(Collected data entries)
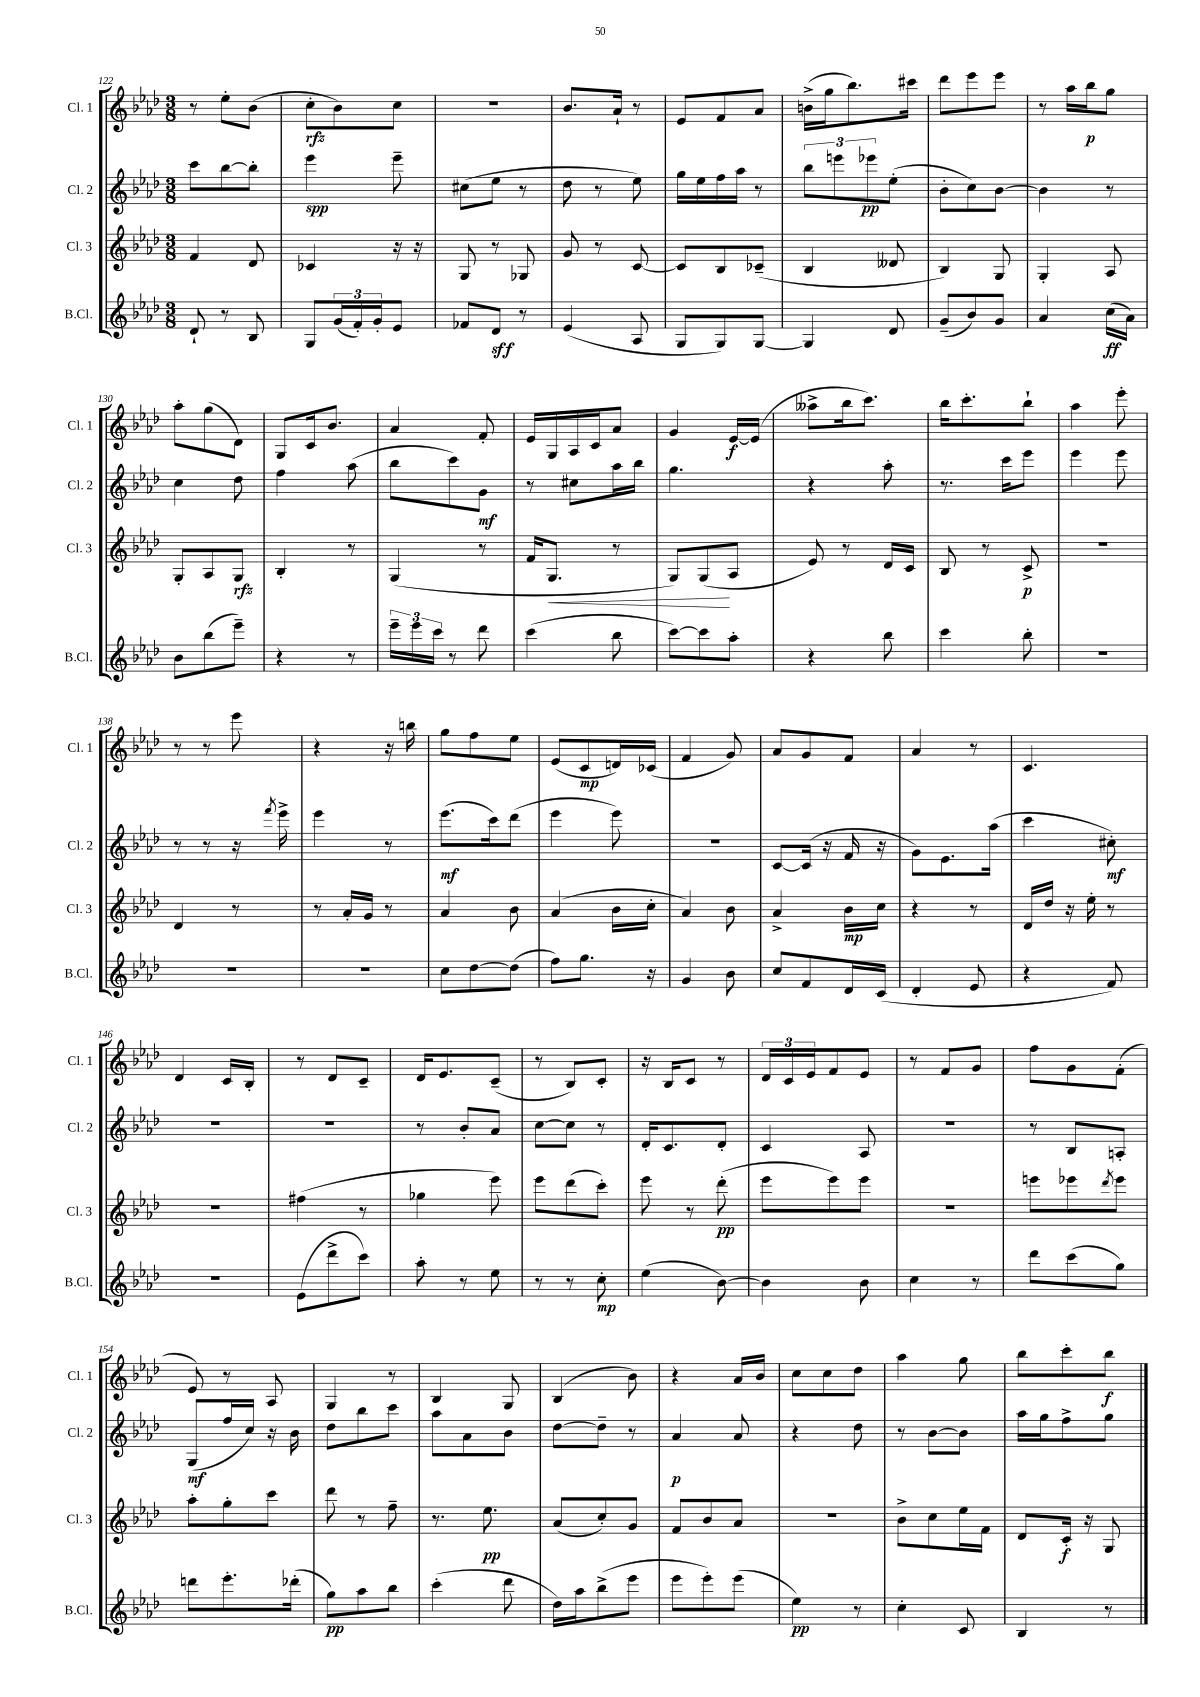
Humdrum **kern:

**kern	**dynam	**kern	**dynam	**kern	**dynam	**kern	**dynam
*part4	*part4	*part3	*part3	*part2	*part2	*part1	*part1
*staff4	*staff4	*staff3	*staff3	*staff2	*staff2	*staff1	*staff1
*I"B.Cl.	*	*I"Cl. 3	*	*I"Cl. 2	*	*I"Cl. 1	*
*I'B.Cl.	*	*I'Cl. 3	*	*I'Cl. 2	*	*I'Cl. 1	*
*clefG2	*	*clefG2	*	*clefG2	*	*clefG2	*
*k[b-e-a-d-]	*	*k[b-e-a-d-]	*	*k[b-e-a-d-]	*	*k[b-e-a-d-]	*
*M3/8	*	*M3/8	*	*M3/8	*	*M3/8	*
=122	=122	=122	=122	=122	=122	=122	=122
8d-`/	.	4f/	.	8ccc\L	.	8r	.
8r	.	.	.	[8bb-\	.	8ee-'\L	.
8B-/	.	8d-/	.	8bb-'\J]	.	(8b-\J	.
=123	=123	=123	=123	=123	=123	=123	=123
8G/L	.	4c-X/	.	4eee-\	spp	8cc'\L	rfz
(24g/L	.	.	.	.	.	8b-\)	.
24f'/)	.	.	.	.	.	.	.
24g'/J	.	.	.	.	.	.	.
8e-/J	.	16r	.	8eee-~\	.	8cc\J	.
.	.	16r	.	.	.	.	.
=124	=124	=124	=124	=124	=124	=124	=124
8f-X/L	.	8G/	.	(8cc#X\L	.	4.r	.
8d-/J	sff	8r	.	8ee-\J	.	.	.
8r	.	8G-X/	.	8r	.	.	.
=125	=125	=125	=125	=125	=125	=125	=125
(4e-/	.	8g/	.	8dd-\	.	8.b-/L	.
.	.	8r	.	8r	.	.	.
.	.	.	.	.	.	16a-`/Jk	.
8A-/	.	[8c/	.	8ee-\)	.	8r	.
=126	=126	=126	=126	=126	=126	=126	=126
8G/L	.	8c/L]	.	16gg\LL	.	8e-/L	.
.	.	.	.	16ee-\	.	.	.
8G/)	.	8B-/	.	16ff\	.	8f/	.
.	.	.	.	16aa-\JJ	.	.	.
[8G/J	.	(8c-X~/J	.	8r	.	8a-/J	.
=127	=127	=127	=127	=127	=127	=127	=127
4G/]	.	4B-/	.	12bb-\L	.	(16bn^\LL	.
.	.	.	.	.	.	16gg\J	.
.	.	.	.	12eeen\	.	.	.
.	.	.	.	.	.	8.bb-\)	.
.	.	.	.	12eee-X\	pp	.	.
8d-/	.	8d--X/	.	(8ee-'\J	.	.	.
.	.	.	.	.	.	16ccc#X\Jk	.
=128	=128	=128	=128	=128	=128	=128	=128
(8g~/L	.	4B-/)	.	8b-'\L	.	8ddd-\L	.
8b-/)	.	.	.	8cc\)	.	8eee-\	.
8g/J	.	8G/	.	[8b-\J	.	8eee-\J	.
=129	=129	=129	=129	=129	=129	=129	=129
4a-/	.	4G'/	.	4b-\]	.	8r	.
.	.	.	.	.	.	16aa-\LL	.
.	.	.	.	.	.	16bb-\J	p
(16cc\LL	ff	8A-/	.	8r	.	8gg\J	.
16a-\JJ)	.	.	.	.	.	.	.
!!LO:LB:g=z
=130	=130	=130	=130	=130	=130	=130	=130
8b-\L	.	8G'/L	.	4cc\	.	8aa-'\L	.
(8bb-\	.	8A-/	.	.	.	(8gg\	.
8eee-~\J)	.	8G/J	rfz	8dd-\	.	8d-\J)	.
=131	=131	=131	=131	=131	=131	=131	=131
4r	.	4B-'/	.	4ff\	.	8G/L	.
.	.	.	.	.	.	16c/k	.
.	.	.	.	.	.	8.b-/J	.
8r	.	8r	.	(8aa-\	.	.	.
=132	=132	=132	=132	=132	=132	=132	=132
24eee-~\LL	.	(4G/	.	8bb-\L	.	4a-/	.
24eee-\	.	.	.	.	.	.	.
24ccc\JJ	.	.	.	.	.	.	.
8r	.	.	.	8ccc\)	.	.	.
8ddd-\	.	8r	.	8g\J	mf	8f'/	.
=133	=133	=133	=133	=133	=133	=133	=133
(4ccc\	.	16f/KL	.	8r	.	16e-/LL	.
!	!	!	!LO:HP:b	!	!	!	!
.	.	8.G/J	<	.	.	16G/	.
.	.	.	.	8cc#X\L	.	16A-/	.
.	.	.	.	.	.	16c/J	.
8bb-\	.	8r	.	16aa-\L	.	8a-/J	.
.	.	.	.	16bb-\JJ	.	.	.
=134	=134	=134	=134	=134	=134	=134	=134
[8ccc\L)	.	8G/L)	.	4.gg\	.	4g/	.
8ccc\]	.	(8G/	.	.	.	.	.
8aa-'\J	.	8A-/J	[	.	.	[16e-/LL	f
.	.	.	.	.	.	(16e-/JJ]	.
=135	=135	=135	=135	=135	=135	=135	=135
4r	.	8e-/)	.	4r	.	8aa--X^\L	.
.	.	8r	.	.	.	16bb-\k	.
.	.	.	.	.	.	8.ccc\J)	.
8bb-\	.	16d-/LL	.	8aa-'\	.	.	.
.	.	16c/JJ	.	.	.	.	.
=136	=136	=136	=136	=136	=136	=136	=136
4ccc\	.	8B-/	.	8.r	.	16bb-\KL	.
.	.	.	.	.	.	8.ccc'\	.
.	.	8r	.	.	.	.	.
.	.	.	.	16ccc\KL	.	.	.
8bb-'\	.	8c^/	p	8eee-\J	.	8bb-`\J	.
=137	=137	=137	=137	=137	=137	=137	=137
4.r	.	4.r	.	4eee-\	.	4aa-\	.
.	.	.	.	8eee-\	.	8eee-'\	.
!!LO:LB:g=z
=138	=138	=138	=138	=138	=138	=138	=138
4.r	.	4d-/	.	8r	.	8r	.
.	.	.	.	8r	.	8r	.
.	.	8r	.	16r	.	8eee-\	.
.	.	.	.	8qfff/	.	.	.
.	.	.	.	16eee-^\	.	.	.
=139	=139	=139	=139	=139	=139	=139	=139
4.r	.	8r	.	4eee-\	.	4r	.
.	.	16a-'/LL	.	.	.	.	.
.	.	16g/JJ	.	.	.	.	.
.	.	8r	.	8r	.	16r	.
.	.	.	.	.	.	16bbn\	.
=140	=140	=140	=140	=140	=140	=140	=140
8cc\L	.	4a-/	.	(8.eee-\L	mf	8gg\L	.
[8dd-\	.	.	.	.	.	8ff\	.
.	.	.	.	16ccc\k)	.	.	.
(8dd-\J]	.	8b-\	.	(8ddd-\J	.	8ee-\J	.
=141	=141	=141	=141	=141	=141	=141	=141
8ff\L)	.	(4a-/	.	4eee-\	.	(8e-/L	.
8.gg\J	.	.	.	.	.	8c/	mp
.	.	16b-\LL	.	8eee-\)	.	16dn/L)	.
16r	.	16cc'\JJ	.	.	.	(16c-X/JJ	.
=142	=142	=142	=142	=142	=142	=142	=142
4g/	.	4a-/)	.	4.r	.	4f/	.
8b-\	.	8b-\	.	.	.	8g/)	.
=143	=143	=143	=143	=143	=143	=143	=143
8cc/L	.	4a-^/	.	[8c/L	.	8a-/L	.
8f/	.	.	.	(16c/Jk]	.	8g/	.
.	.	.	.	16r	.	.	.
16d-/L	.	16b-\LL	mp	16f/	.	8f/J	.
(16c/JJ	.	16cc\JJ	.	16r	.	.	.
=144	=144	=144	=144	=144	=144	=144	=144
4d-'/	.	4r	.	8g\L)	.	4a-/	.
.	.	.	.	8.e-\	.	.	.
8e-/	.	8r	.	.	.	8r	.
.	.	.	.	(16aa-\Jk	.	.	.
=145	=145	=145	=145	=145	=145	=145	=145
4r	.	16d-/LL	.	4ccc\	.	4.c/	.
.	.	16dd-/JJ	.	.	.	.	.
.	.	16r	.	.	.	.	.
.	.	16ee-'\	.	.	.	.	.
8f/)	.	8r	.	8cc#X'\)	mf	.	.
!!LO:LB:g=z
=146	=146	=146	=146	=146	=146	=146	=146
4.r	.	4.r	.	4.r	.	4d-/	.
.	.	.	.	.	.	16c/LL	.
.	.	.	.	.	.	16B-'/JJ	.
=147	=147	=147	=147	=147	=147	=147	=147
(8e-\L	.	(4ff#X\	.	4.r	.	8r	.
8ddd-^\	.	.	.	.	.	8d-/L	.
8ccc\J)	.	8r	.	.	.	8c~/J	.
=148	=148	=148	=148	=148	=148	=148	=148
8aa-'\	.	4gg-X\	.	8r	.	16d-/KL	.
.	.	.	.	.	.	8.e-/	.
8r	.	.	.	8b-'/L	.	.	.
8ee-\	.	8eee-\)	.	8a-/J	.	(8c~/J	.
=149	=149	=149	=149	=149	=149	=149	=149
8r	.	8eee-\L	.	[8cc\L	.	8r	.
8r	.	(8ddd-\	.	8cc\J]	.	8B-/L)	.
8cc'\	mp	8ccc'\J)	.	8r	.	8c'/J	.
=150	=150	=150	=150	=150	=150	=150	=150
(4ee-\	.	8eee-\	.	16d-'/KL	.	16r	.
.	.	.	.	8.c/	.	16B-/KL	.
.	.	8r	.	.	.	8c/J	.
[8b-\)	.	(8ddd-'\	pp	8d-'/J	.	8r	.
=151	=151	=151	=151	=151	=151	=151	=151
4b-\]	.	8eee-\L	.	4c/	.	24d-/LL	.
.	.	.	.	.	.	24c/	.
.	.	.	.	.	.	24e-/J	.
.	.	8eee-\)	.	.	.	8f/	.
8b-\	.	8eee-\J	.	8A-/	.	8e-/J	.
=152	=152	=152	=152	=152	=152	=152	=152
4cc\	.	4.r	.	4.r	.	8r	.
.	.	.	.	.	.	8f/L	.
8r	.	.	.	.	.	8g/J	.
=153	=153	=153	=153	=153	=153	=153	=153
8ddd-\L	.	8eeen\L	.	8r	.	8ff\L	.
(8ccc\	.	8eee-X\	.	8B-/L	.	8g\	.
.	.	8qddd-/	.	.	.	.	.
8gg\J)	.	8eee-\J	.	8An'/J	.	(8f'\J	.
!!LO:LB:g=z
=154	=154	=154	=154	=154	=154	=154	=154
8dddn\L	.	8aa-'\L	.	(8G/L	mf	8e-/)	.
8.eee-'\	.	8gg'\	.	16ff/L	.	8r	.
.	.	.	.	16cc/JJ)	.	.	.
.	.	8ccc\J	.	16r	.	8A-/	.
(16ddd-X'\Jk	.	.	.	16b-\	.	.	.
=155	=155	=155	=155	=155	=155	=155	=155
8gg\L)	pp	8ddd-\	.	8dd-\L	.	4G/	.
8aa-\	.	8r	.	8bb-\	.	.	.
8bb-\J	.	8ff~\	.	8ccc\J	.	8r	.
=156	=156	=156	=156	=156	=156	=156	=156
(4ccc'\	.	8.r	.	8aa-\L	.	4B-/	.
.	.	.	.	8a-\	.	.	.
.	.	8.ee-\	pp	.	.	.	.
8ddd-\	.	.	.	8b-\J	.	8G/	.
=157	=157	=157	=157	=157	=157	=157	=157
16dd-\LL)	.	(8a-/L	.	[8dd-\L	.	(4B-/	.
16aa-\J	.	.	.	.	.	.	.
(8bb-^\	.	8cc'/)	.	8dd-~\J]	.	.	.
8eee-\J	.	8g/J	.	8r	.	8b-\)	.
=158	=158	=158	=158	=158	=158	=158	=158
8eee-\L	.	8f/L	.	4a-/	p	4r	.
8eee-'\)	.	8b-/	.	.	.	.	.
(8eee-\J	.	8a-/J	.	8a-/	.	16a-/LL	.
.	.	.	.	.	.	16b-/JJ	.
=159	=159	=159	=159	=159	=159	=159	=159
4ee-\)	pp	4.r	.	4r	.	8cc\L	.
.	.	.	.	.	.	8cc\	.
8r	.	.	.	8dd-\	.	8dd-\J	.
=160	=160	=160	=160	=160	=160	=160	=160
4cc'\	.	8b-^\L	.	8r	.	4aa-\	.
.	.	8cc\	.	[8b-\L	.	.	.
8c/	.	16ee-\L	.	8b-\J]	.	8gg\	.
.	.	16f\JJ	.	.	.	.	.
=161	=161	=161	=161	=161	=161	=161	=161
4B-/	.	8d-/L	.	16aa-\LL	.	8bb-\L	.
.	.	.	.	16gg\J	.	.	.
.	.	16c'/Jk	f	8ff^\	.	8ccc'\	.
.	.	16r	.	.	.	.	.
8r	.	8G/	.	8gg\J	.	8bb-\J	f
==	==	==	==	==	==	==	==
*-	*-	*-	*-	*-	*-	*-	*-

→ Instruction: Find every line in the data above that contains the string "kern", and copy each of those lines. Matching is case-sensitive.

→ Finished task:
Humdrum **kern:
**kern	**dynam	**kern	**dynam	**kern	**dynam	**kern	**dynam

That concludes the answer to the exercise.